* EXERCISE GOAL
Within the records below, reproduce without change the lines from the line that has "(730, 467) = (305, 290): brown" through the line that has "(994, 301) = (616, 294): black", and only those.

* SOURCE DATA
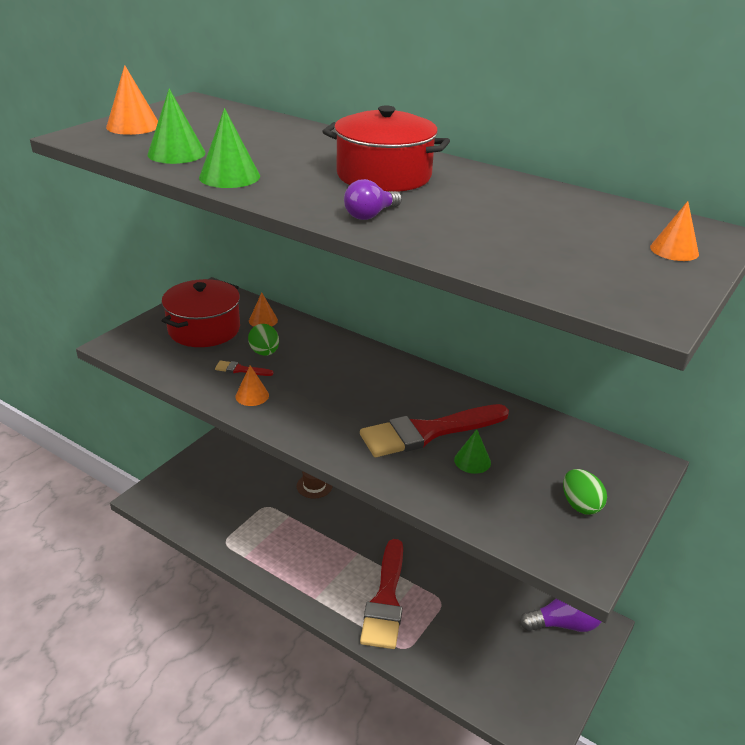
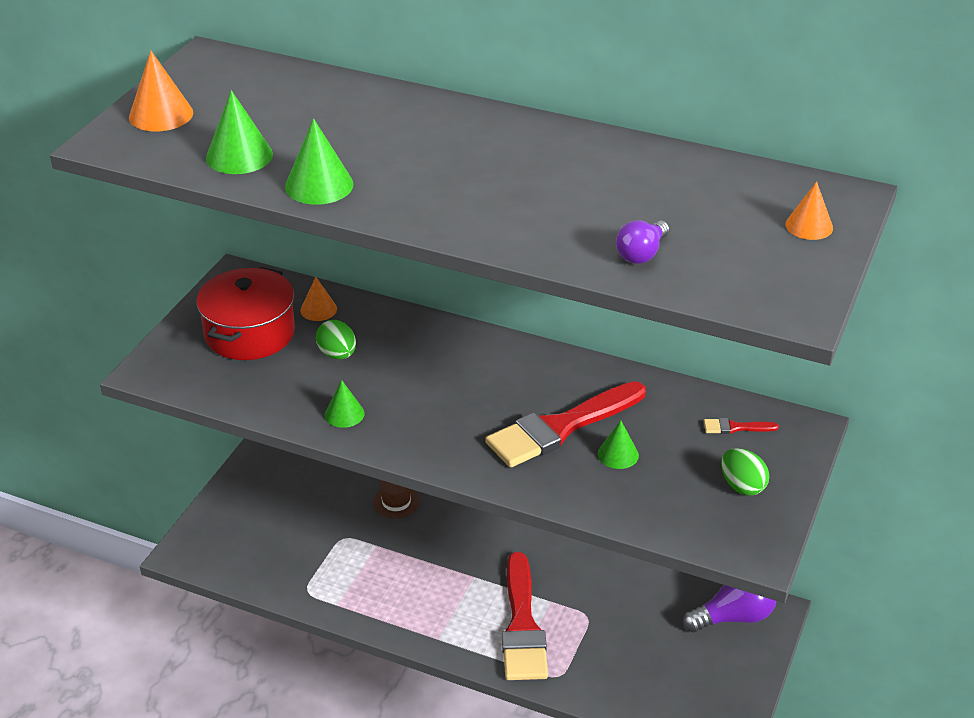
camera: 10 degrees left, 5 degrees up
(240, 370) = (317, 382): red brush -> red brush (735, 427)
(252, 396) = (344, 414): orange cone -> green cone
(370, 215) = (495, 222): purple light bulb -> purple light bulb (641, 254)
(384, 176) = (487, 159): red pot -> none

...

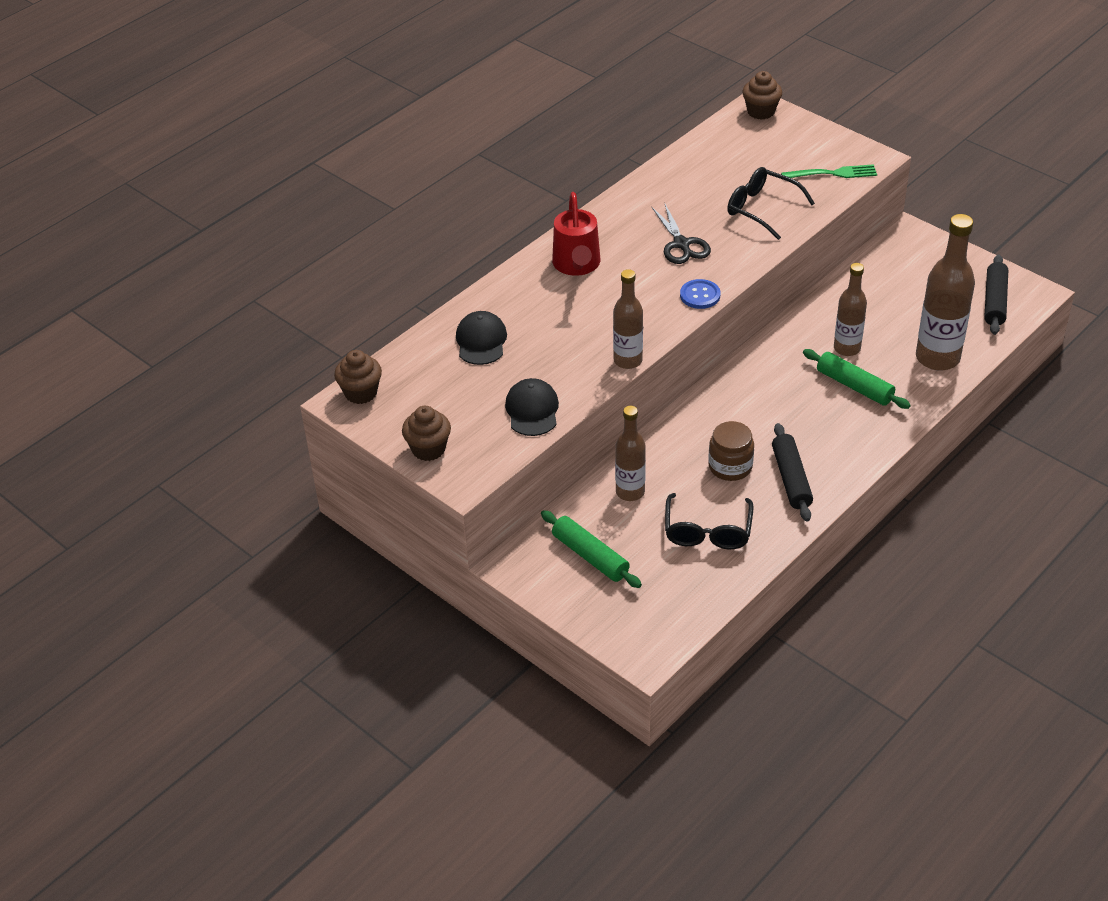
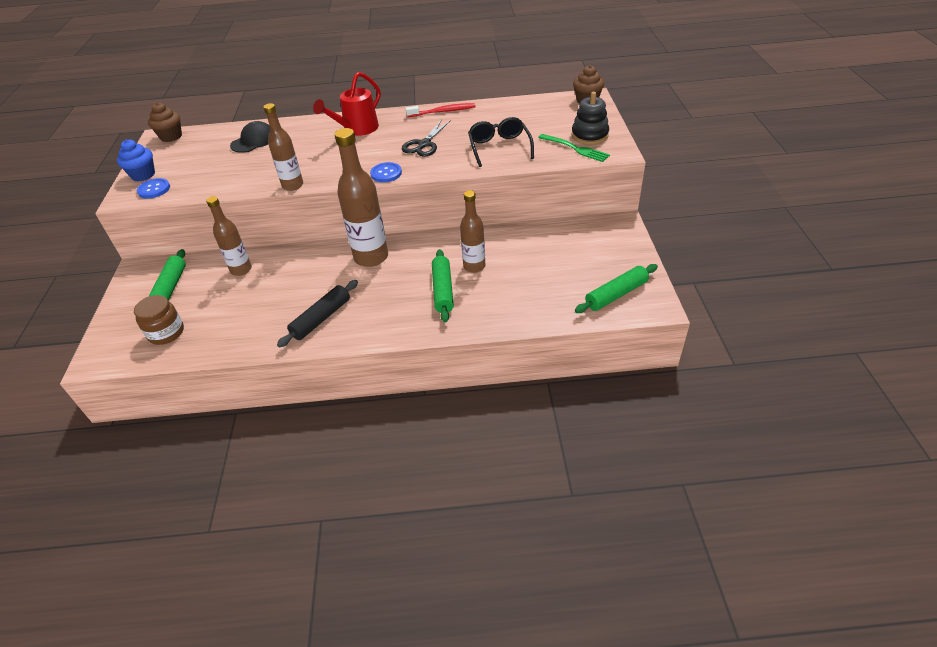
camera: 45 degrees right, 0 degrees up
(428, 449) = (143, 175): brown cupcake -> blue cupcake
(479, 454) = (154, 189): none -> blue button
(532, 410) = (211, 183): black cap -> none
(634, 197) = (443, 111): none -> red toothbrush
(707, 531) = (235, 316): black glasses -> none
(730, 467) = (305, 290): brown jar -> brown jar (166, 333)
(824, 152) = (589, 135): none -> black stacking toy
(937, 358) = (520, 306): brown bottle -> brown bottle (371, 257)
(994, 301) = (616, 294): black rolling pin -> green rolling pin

* EXERCISE ANSWER
(730, 467) = (305, 290): brown jar -> brown jar (166, 333)
(824, 152) = (589, 135): none -> black stacking toy
(937, 358) = (520, 306): brown bottle -> brown bottle (371, 257)
(994, 301) = (616, 294): black rolling pin -> green rolling pin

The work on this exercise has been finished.